### TASK GOAL
Count the lines in the material that contain the string "kern". Give only the number.

### DATA
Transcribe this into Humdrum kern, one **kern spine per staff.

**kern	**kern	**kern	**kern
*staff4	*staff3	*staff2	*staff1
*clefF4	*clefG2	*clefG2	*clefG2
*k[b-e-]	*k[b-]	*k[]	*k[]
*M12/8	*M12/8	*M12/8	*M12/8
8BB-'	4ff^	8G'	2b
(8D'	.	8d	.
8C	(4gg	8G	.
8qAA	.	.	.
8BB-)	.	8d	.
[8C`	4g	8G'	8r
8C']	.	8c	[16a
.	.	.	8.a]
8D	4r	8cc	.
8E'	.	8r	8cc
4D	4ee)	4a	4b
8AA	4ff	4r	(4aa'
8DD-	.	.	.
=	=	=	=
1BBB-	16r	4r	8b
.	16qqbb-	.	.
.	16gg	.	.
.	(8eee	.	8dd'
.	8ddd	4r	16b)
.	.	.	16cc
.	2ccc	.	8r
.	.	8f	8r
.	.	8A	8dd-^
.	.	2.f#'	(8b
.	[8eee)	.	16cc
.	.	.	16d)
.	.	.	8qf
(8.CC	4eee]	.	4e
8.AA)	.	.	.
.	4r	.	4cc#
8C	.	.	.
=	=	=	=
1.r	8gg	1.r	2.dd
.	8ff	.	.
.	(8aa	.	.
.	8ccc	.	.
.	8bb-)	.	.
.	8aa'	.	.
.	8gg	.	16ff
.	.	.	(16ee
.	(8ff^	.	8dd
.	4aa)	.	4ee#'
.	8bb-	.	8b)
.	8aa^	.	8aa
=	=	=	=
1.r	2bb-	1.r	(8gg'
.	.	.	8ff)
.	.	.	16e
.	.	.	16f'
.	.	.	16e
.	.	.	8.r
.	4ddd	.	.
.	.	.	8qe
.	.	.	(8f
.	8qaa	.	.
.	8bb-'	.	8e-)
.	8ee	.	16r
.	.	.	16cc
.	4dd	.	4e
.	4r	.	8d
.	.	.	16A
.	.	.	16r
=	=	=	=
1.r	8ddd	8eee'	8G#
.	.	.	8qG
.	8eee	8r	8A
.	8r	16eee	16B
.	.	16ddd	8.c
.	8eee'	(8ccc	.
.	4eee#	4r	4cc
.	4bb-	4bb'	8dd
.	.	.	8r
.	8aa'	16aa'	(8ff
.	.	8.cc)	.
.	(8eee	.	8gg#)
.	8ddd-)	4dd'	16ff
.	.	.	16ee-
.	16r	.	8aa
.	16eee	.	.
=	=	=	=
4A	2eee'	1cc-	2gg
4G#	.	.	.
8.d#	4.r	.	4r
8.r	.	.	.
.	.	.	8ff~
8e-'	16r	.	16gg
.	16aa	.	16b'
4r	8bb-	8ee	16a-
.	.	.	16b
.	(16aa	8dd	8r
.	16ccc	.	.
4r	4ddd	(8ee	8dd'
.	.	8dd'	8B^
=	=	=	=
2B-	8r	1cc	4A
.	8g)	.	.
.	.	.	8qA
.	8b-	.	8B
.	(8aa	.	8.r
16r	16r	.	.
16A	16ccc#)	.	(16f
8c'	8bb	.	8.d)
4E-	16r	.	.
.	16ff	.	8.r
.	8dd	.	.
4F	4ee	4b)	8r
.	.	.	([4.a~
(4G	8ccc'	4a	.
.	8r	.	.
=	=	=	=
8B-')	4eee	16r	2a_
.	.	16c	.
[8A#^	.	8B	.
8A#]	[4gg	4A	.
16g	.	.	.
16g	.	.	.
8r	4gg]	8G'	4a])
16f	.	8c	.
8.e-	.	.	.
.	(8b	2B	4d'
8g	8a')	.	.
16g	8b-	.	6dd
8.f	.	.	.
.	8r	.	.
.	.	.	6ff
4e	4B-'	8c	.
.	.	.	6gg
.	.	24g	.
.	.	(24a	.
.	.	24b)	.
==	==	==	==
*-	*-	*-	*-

### EXERCISE RESULT
2